[Saved data entries]
++++

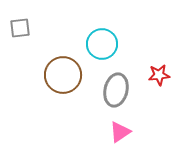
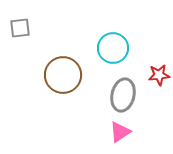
cyan circle: moved 11 px right, 4 px down
gray ellipse: moved 7 px right, 5 px down
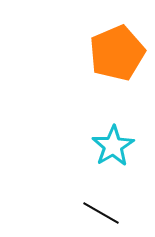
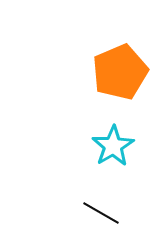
orange pentagon: moved 3 px right, 19 px down
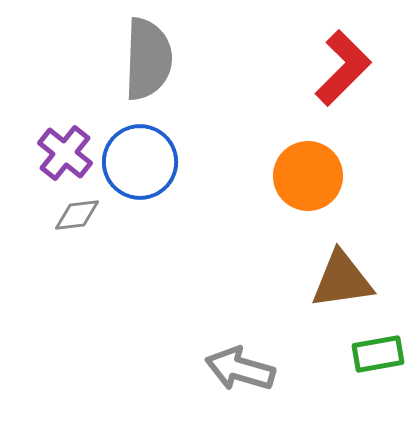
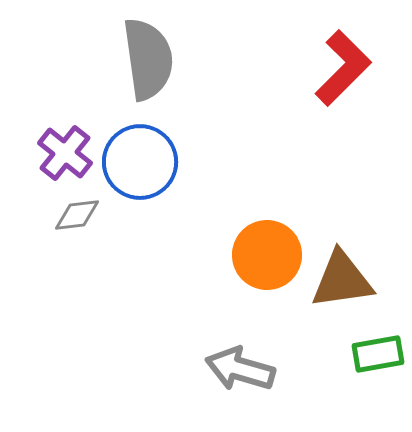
gray semicircle: rotated 10 degrees counterclockwise
orange circle: moved 41 px left, 79 px down
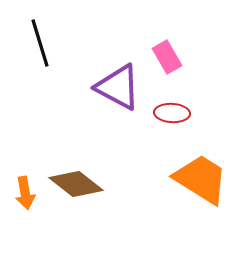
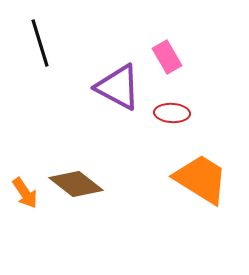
orange arrow: rotated 24 degrees counterclockwise
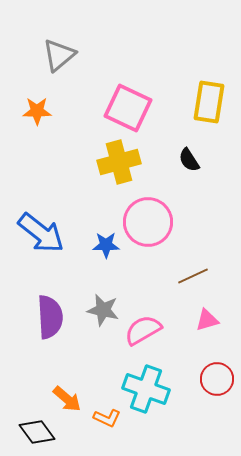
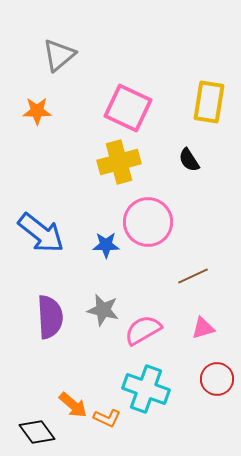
pink triangle: moved 4 px left, 8 px down
orange arrow: moved 6 px right, 6 px down
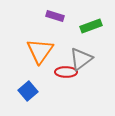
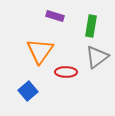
green rectangle: rotated 60 degrees counterclockwise
gray triangle: moved 16 px right, 2 px up
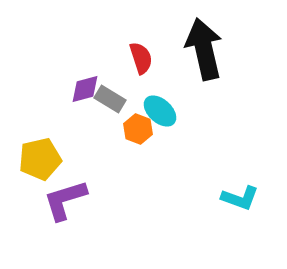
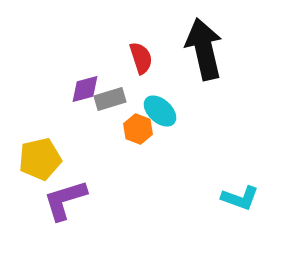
gray rectangle: rotated 48 degrees counterclockwise
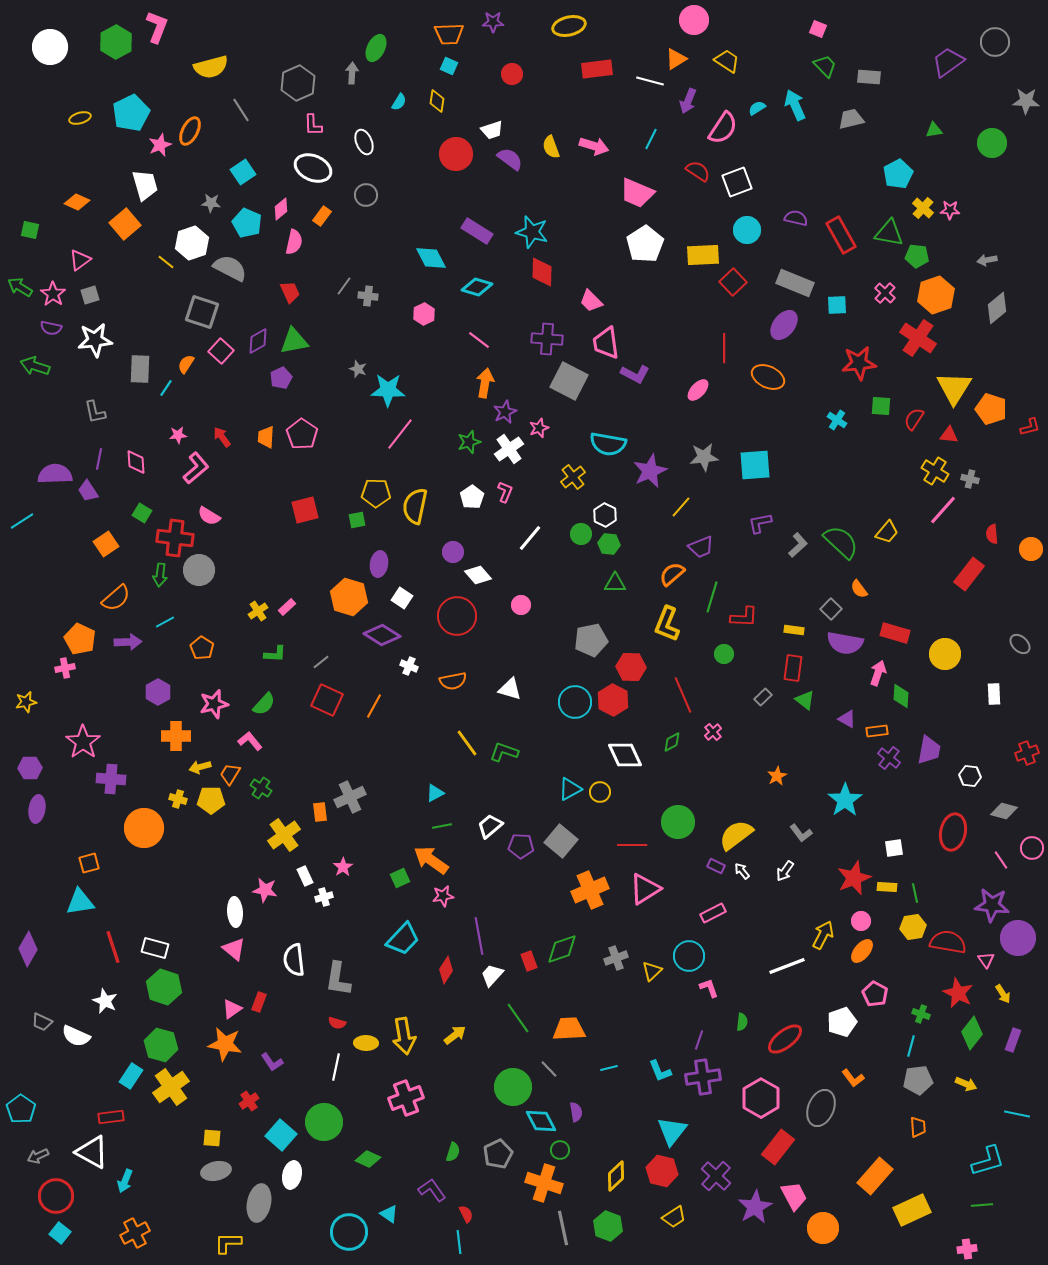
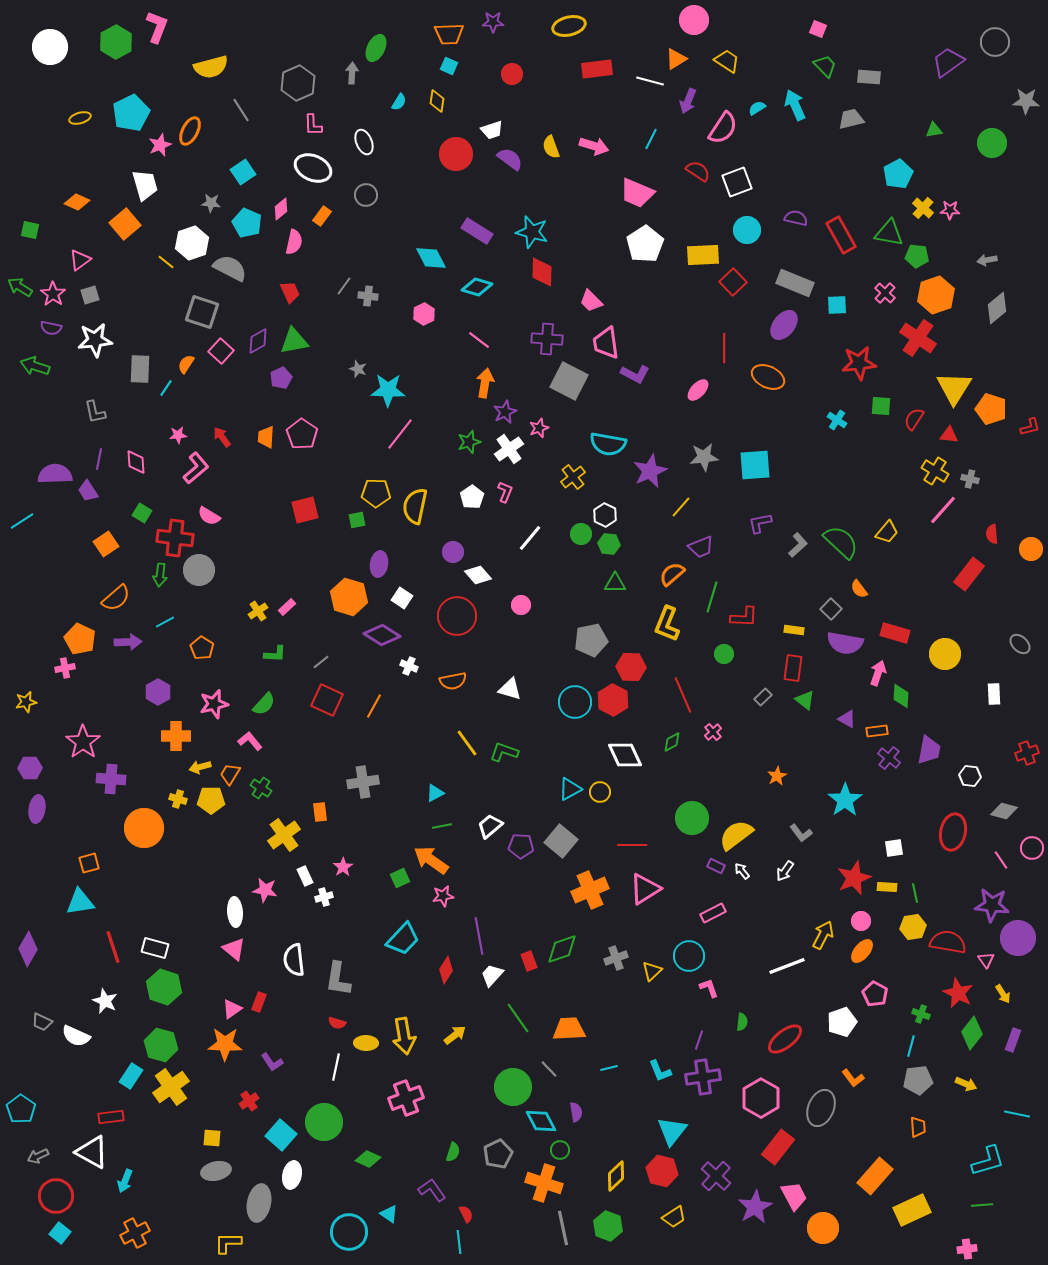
gray cross at (350, 797): moved 13 px right, 15 px up; rotated 16 degrees clockwise
green circle at (678, 822): moved 14 px right, 4 px up
orange star at (225, 1044): rotated 8 degrees counterclockwise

++++

_Task objective_
Return every line of text in the entries above word for word, leaving out the pictures.

_Output of the task_
cyan circle: moved 11 px right, 4 px down
gray ellipse: moved 7 px right, 5 px down
orange pentagon: moved 3 px right, 19 px down
gray semicircle: rotated 10 degrees counterclockwise
orange circle: moved 41 px left, 79 px down
orange arrow: rotated 24 degrees counterclockwise
pink triangle: moved 4 px left, 8 px down
orange arrow: moved 6 px right, 6 px down
green rectangle: rotated 60 degrees counterclockwise
gray triangle: moved 16 px right, 2 px up
gray rectangle: rotated 48 degrees counterclockwise
gray cross at (350, 797): moved 13 px right, 15 px up; rotated 16 degrees clockwise
green circle at (678, 822): moved 14 px right, 4 px up
orange star at (225, 1044): rotated 8 degrees counterclockwise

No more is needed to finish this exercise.